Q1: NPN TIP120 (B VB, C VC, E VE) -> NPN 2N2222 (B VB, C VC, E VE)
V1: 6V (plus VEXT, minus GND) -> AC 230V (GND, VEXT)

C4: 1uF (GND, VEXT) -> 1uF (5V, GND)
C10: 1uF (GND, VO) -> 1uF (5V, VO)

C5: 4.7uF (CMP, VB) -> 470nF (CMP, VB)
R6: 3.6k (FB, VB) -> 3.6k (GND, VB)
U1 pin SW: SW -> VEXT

_ _ _ _ _

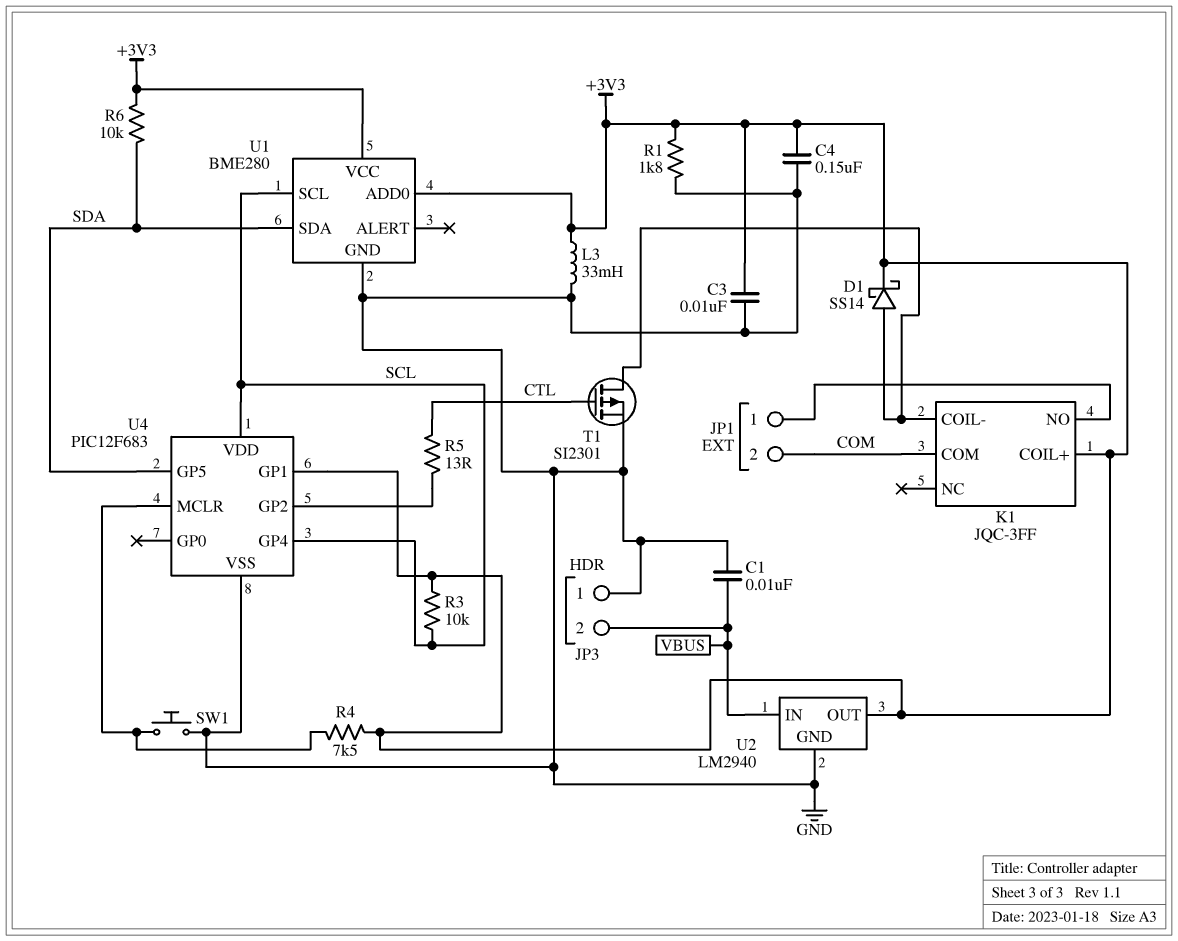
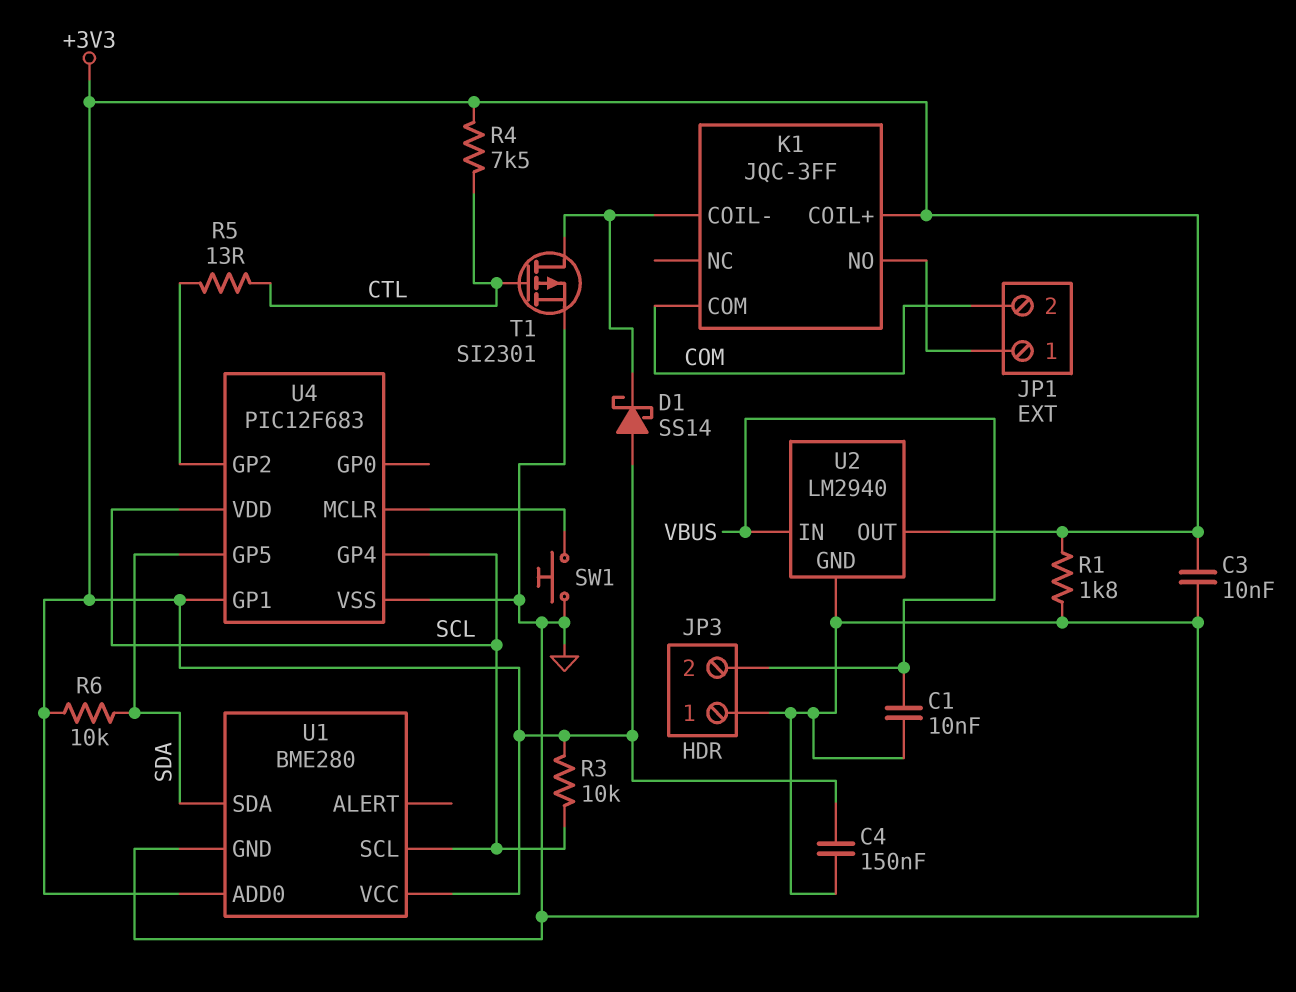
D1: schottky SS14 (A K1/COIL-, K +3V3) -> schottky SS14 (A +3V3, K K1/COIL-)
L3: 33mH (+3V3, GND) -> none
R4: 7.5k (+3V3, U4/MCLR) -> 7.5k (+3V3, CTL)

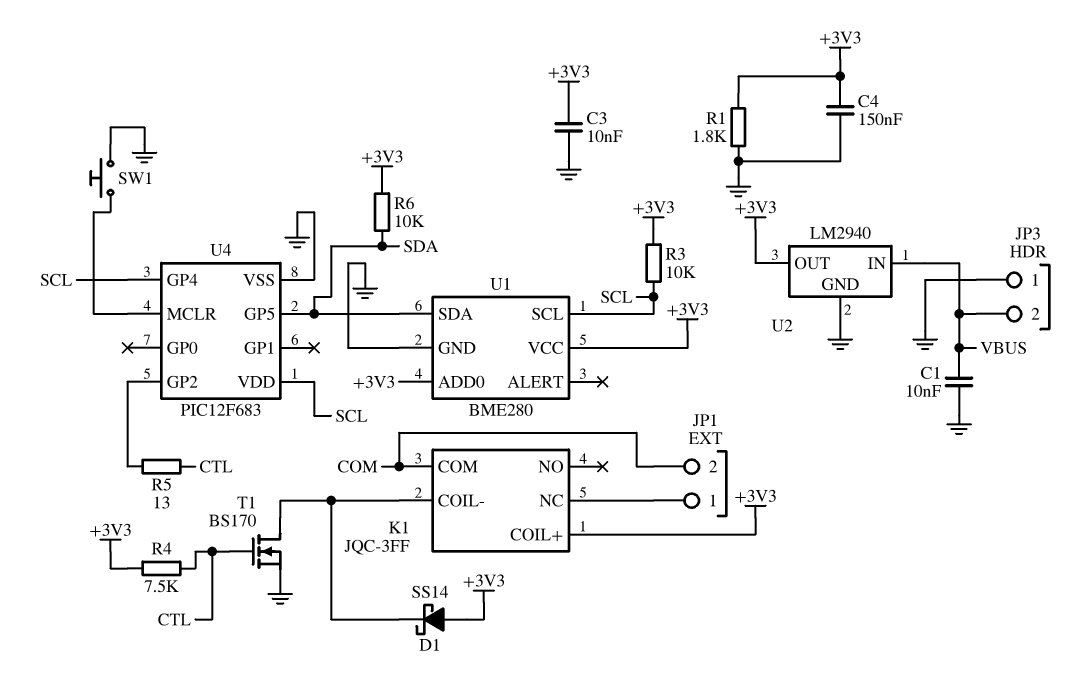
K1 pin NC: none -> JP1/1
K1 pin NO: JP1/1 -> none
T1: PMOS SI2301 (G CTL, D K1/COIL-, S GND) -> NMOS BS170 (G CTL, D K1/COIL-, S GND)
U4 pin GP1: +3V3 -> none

_ _ _ _ _

Please transcribe exactly the lines above from the line that has "C5: 4.7uF (CMP, VB) -> 470nF (CMP, VB)" up to and including the line that has "U1 pin SW: SW -> VEXT"; no other line belongs in the answer.

Solution to the exercise:
C5: 4.7uF (CMP, VB) -> 470nF (CMP, VB)
R6: 3.6k (FB, VB) -> 3.6k (GND, VB)
U1 pin SW: SW -> VEXT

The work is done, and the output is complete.